> **YOUR TASK**
Each line of the data below must be reproduced without any change.

[Object transformation records]
= Beginning of Section =
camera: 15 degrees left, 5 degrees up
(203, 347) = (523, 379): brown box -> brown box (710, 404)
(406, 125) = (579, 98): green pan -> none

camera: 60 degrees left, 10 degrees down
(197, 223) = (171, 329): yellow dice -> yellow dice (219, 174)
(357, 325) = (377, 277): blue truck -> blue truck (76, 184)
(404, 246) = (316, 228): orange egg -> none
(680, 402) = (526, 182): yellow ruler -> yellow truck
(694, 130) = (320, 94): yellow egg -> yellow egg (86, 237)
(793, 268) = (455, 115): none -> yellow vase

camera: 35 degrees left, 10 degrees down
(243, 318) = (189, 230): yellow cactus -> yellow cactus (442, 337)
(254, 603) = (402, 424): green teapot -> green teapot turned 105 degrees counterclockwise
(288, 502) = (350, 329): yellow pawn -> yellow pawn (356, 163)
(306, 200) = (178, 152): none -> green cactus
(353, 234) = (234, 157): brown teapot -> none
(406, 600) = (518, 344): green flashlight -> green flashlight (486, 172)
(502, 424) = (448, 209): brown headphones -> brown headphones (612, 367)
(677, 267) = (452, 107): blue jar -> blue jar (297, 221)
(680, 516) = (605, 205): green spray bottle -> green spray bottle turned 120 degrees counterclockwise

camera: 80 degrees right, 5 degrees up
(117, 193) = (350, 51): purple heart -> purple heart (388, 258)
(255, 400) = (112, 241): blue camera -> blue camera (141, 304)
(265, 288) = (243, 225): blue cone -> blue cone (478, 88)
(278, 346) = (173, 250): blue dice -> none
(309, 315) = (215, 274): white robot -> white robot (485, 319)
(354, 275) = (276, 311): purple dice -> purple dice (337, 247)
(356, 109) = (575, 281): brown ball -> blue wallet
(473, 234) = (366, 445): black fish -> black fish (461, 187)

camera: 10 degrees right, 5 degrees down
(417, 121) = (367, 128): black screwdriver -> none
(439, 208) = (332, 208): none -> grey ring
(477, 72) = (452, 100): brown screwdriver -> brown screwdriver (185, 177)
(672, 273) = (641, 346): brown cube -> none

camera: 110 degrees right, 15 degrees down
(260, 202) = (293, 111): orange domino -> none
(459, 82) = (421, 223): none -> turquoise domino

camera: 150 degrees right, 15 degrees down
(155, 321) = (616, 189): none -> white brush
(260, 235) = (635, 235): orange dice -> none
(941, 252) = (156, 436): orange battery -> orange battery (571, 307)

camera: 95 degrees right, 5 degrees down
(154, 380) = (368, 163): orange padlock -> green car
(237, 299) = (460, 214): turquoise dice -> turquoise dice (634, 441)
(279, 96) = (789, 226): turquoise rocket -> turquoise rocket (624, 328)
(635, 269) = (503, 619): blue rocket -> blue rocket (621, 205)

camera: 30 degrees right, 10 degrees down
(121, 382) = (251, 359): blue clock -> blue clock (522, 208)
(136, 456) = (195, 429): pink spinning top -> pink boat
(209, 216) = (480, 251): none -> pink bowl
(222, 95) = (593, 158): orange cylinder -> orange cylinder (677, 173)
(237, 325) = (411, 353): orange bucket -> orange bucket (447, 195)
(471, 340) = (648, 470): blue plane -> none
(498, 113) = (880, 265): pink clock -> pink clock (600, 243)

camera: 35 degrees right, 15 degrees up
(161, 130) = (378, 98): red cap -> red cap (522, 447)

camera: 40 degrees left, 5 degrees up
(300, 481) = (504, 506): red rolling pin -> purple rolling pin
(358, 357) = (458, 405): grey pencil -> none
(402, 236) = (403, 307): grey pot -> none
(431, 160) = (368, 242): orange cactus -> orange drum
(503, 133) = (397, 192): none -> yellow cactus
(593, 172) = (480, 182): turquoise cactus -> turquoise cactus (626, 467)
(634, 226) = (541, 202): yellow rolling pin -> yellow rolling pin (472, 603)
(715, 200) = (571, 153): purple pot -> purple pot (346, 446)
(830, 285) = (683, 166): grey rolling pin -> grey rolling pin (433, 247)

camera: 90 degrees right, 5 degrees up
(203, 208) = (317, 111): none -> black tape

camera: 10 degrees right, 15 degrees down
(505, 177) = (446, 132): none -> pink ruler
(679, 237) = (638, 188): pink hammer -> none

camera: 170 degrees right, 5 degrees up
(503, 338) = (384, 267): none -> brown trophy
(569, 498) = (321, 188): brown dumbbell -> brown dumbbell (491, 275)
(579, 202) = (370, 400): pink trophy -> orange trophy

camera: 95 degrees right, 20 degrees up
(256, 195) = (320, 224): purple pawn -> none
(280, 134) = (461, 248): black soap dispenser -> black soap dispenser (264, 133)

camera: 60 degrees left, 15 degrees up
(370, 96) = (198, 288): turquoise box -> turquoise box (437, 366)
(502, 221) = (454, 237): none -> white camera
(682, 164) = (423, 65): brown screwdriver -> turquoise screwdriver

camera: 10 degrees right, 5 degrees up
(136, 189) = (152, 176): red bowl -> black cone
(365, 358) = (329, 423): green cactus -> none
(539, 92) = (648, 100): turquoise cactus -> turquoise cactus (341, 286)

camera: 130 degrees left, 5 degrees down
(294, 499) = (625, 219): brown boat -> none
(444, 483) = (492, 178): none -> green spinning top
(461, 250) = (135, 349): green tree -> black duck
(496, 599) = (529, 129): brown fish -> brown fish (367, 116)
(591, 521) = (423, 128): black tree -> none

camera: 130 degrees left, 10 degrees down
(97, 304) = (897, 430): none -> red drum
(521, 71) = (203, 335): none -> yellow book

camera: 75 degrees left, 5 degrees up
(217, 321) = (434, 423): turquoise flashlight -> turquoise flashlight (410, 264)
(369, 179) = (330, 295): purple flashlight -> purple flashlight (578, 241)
= End of Section =
> **EXERCISE OUTPUT**
camera: 15 degrees left, 5 degrees up
(203, 347) = (523, 379): brown box -> brown box (710, 404)
(406, 125) = (579, 98): green pan -> none

camera: 60 degrees left, 10 degrees down
(197, 223) = (171, 329): yellow dice -> yellow dice (219, 174)
(357, 325) = (377, 277): blue truck -> blue truck (76, 184)
(404, 246) = (316, 228): orange egg -> none
(680, 402) = (526, 182): yellow ruler -> yellow truck
(694, 130) = (320, 94): yellow egg -> yellow egg (86, 237)
(793, 268) = (455, 115): none -> yellow vase

camera: 35 degrees left, 10 degrees down
(243, 318) = (189, 230): yellow cactus -> yellow cactus (442, 337)
(254, 603) = (402, 424): green teapot -> green teapot turned 105 degrees counterclockwise
(288, 502) = (350, 329): yellow pawn -> yellow pawn (356, 163)
(306, 200) = (178, 152): none -> green cactus
(353, 234) = (234, 157): brown teapot -> none
(406, 600) = (518, 344): green flashlight -> green flashlight (486, 172)
(502, 424) = (448, 209): brown headphones -> brown headphones (612, 367)
(677, 267) = (452, 107): blue jar -> blue jar (297, 221)
(680, 516) = (605, 205): green spray bottle -> green spray bottle turned 120 degrees counterclockwise

camera: 80 degrees right, 5 degrees up
(117, 193) = (350, 51): purple heart -> purple heart (388, 258)
(255, 400) = (112, 241): blue camera -> blue camera (141, 304)
(265, 288) = (243, 225): blue cone -> blue cone (478, 88)
(278, 346) = (173, 250): blue dice -> none
(309, 315) = (215, 274): white robot -> white robot (485, 319)
(354, 275) = (276, 311): purple dice -> purple dice (337, 247)
(356, 109) = (575, 281): brown ball -> blue wallet
(473, 234) = (366, 445): black fish -> black fish (461, 187)

camera: 10 degrees right, 5 degrees down
(417, 121) = (367, 128): black screwdriver -> none
(439, 208) = (332, 208): none -> grey ring
(477, 72) = (452, 100): brown screwdriver -> brown screwdriver (185, 177)
(672, 273) = (641, 346): brown cube -> none

camera: 110 degrees right, 15 degrees down
(260, 202) = (293, 111): orange domino -> none
(459, 82) = (421, 223): none -> turquoise domino

camera: 150 degrees right, 15 degrees down
(155, 321) = (616, 189): none -> white brush
(260, 235) = (635, 235): orange dice -> none
(941, 252) = (156, 436): orange battery -> orange battery (571, 307)

camera: 95 degrees right, 5 degrees down
(154, 380) = (368, 163): orange padlock -> green car
(237, 299) = (460, 214): turquoise dice -> turquoise dice (634, 441)
(279, 96) = (789, 226): turquoise rocket -> turquoise rocket (624, 328)
(635, 269) = (503, 619): blue rocket -> blue rocket (621, 205)

camera: 30 degrees right, 10 degrees down
(121, 382) = (251, 359): blue clock -> blue clock (522, 208)
(136, 456) = (195, 429): pink spinning top -> pink boat
(209, 216) = (480, 251): none -> pink bowl
(222, 95) = (593, 158): orange cylinder -> orange cylinder (677, 173)
(237, 325) = (411, 353): orange bucket -> orange bucket (447, 195)
(471, 340) = (648, 470): blue plane -> none
(498, 113) = (880, 265): pink clock -> pink clock (600, 243)

camera: 35 degrees right, 15 degrees up
(161, 130) = (378, 98): red cap -> red cap (522, 447)

camera: 40 degrees left, 5 degrees up
(300, 481) = (504, 506): red rolling pin -> purple rolling pin
(358, 357) = (458, 405): grey pencil -> none
(402, 236) = (403, 307): grey pot -> none
(431, 160) = (368, 242): orange cactus -> orange drum
(503, 133) = (397, 192): none -> yellow cactus
(593, 172) = (480, 182): turquoise cactus -> turquoise cactus (626, 467)
(634, 226) = (541, 202): yellow rolling pin -> yellow rolling pin (472, 603)
(715, 200) = (571, 153): purple pot -> purple pot (346, 446)
(830, 285) = (683, 166): grey rolling pin -> grey rolling pin (433, 247)

camera: 90 degrees right, 5 degrees up
(203, 208) = (317, 111): none -> black tape

camera: 10 degrees right, 15 degrees down
(505, 177) = (446, 132): none -> pink ruler
(679, 237) = (638, 188): pink hammer -> none

camera: 170 degrees right, 5 degrees up
(503, 338) = (384, 267): none -> brown trophy
(569, 498) = (321, 188): brown dumbbell -> brown dumbbell (491, 275)
(579, 202) = (370, 400): pink trophy -> orange trophy

camera: 95 degrees right, 20 degrees up
(256, 195) = (320, 224): purple pawn -> none
(280, 134) = (461, 248): black soap dispenser -> black soap dispenser (264, 133)

camera: 60 degrees left, 15 degrees up
(370, 96) = (198, 288): turquoise box -> turquoise box (437, 366)
(502, 221) = (454, 237): none -> white camera
(682, 164) = (423, 65): brown screwdriver -> turquoise screwdriver

camera: 10 degrees right, 5 degrees up
(136, 189) = (152, 176): red bowl -> black cone
(365, 358) = (329, 423): green cactus -> none
(539, 92) = (648, 100): turquoise cactus -> turquoise cactus (341, 286)

camera: 130 degrees left, 5 degrees down
(294, 499) = (625, 219): brown boat -> none
(444, 483) = (492, 178): none -> green spinning top
(461, 250) = (135, 349): green tree -> black duck
(496, 599) = (529, 129): brown fish -> brown fish (367, 116)
(591, 521) = (423, 128): black tree -> none

camera: 130 degrees left, 10 degrees down
(97, 304) = (897, 430): none -> red drum
(521, 71) = (203, 335): none -> yellow book

camera: 75 degrees left, 5 degrees up
(217, 321) = (434, 423): turquoise flashlight -> turquoise flashlight (410, 264)
(369, 179) = (330, 295): purple flashlight -> purple flashlight (578, 241)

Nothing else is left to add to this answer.